● **Required action**
In the entries that follow, the line with "JP5 pin 2: GND -> VS" opens the range and the line with "U1 pin PB3: N3 -> N6" closes it; repeat that range exactly, both lines included.

● **Given records**
__________

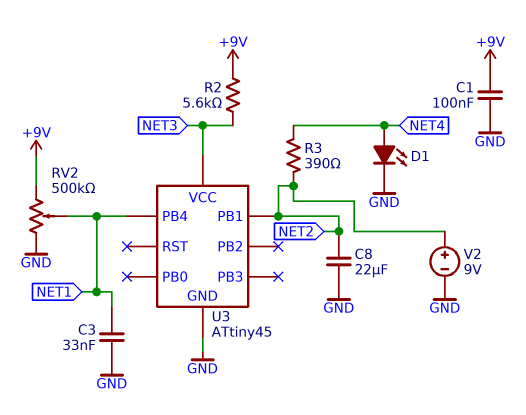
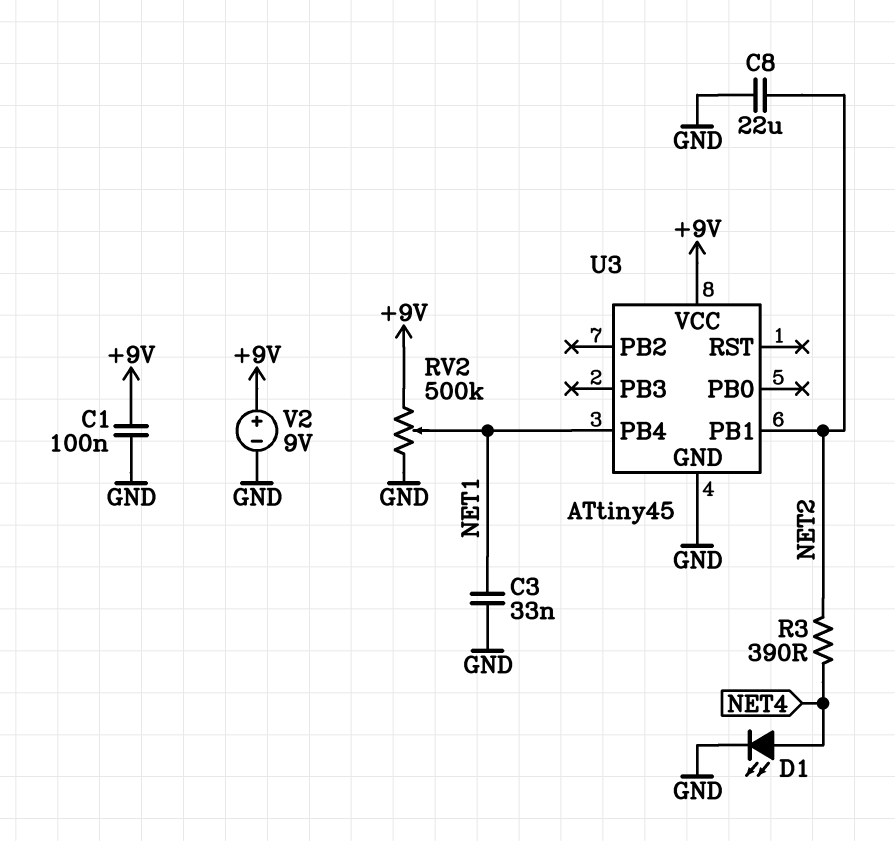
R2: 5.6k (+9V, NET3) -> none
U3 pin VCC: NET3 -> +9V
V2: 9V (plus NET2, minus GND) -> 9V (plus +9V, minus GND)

__________

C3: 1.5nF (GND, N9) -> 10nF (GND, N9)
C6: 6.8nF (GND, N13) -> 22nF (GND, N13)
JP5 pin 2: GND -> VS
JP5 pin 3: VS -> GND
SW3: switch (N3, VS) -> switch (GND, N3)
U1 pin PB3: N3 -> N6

__________

● **Problem solution**
JP5 pin 2: GND -> VS
JP5 pin 3: VS -> GND
SW3: switch (N3, VS) -> switch (GND, N3)
U1 pin PB3: N3 -> N6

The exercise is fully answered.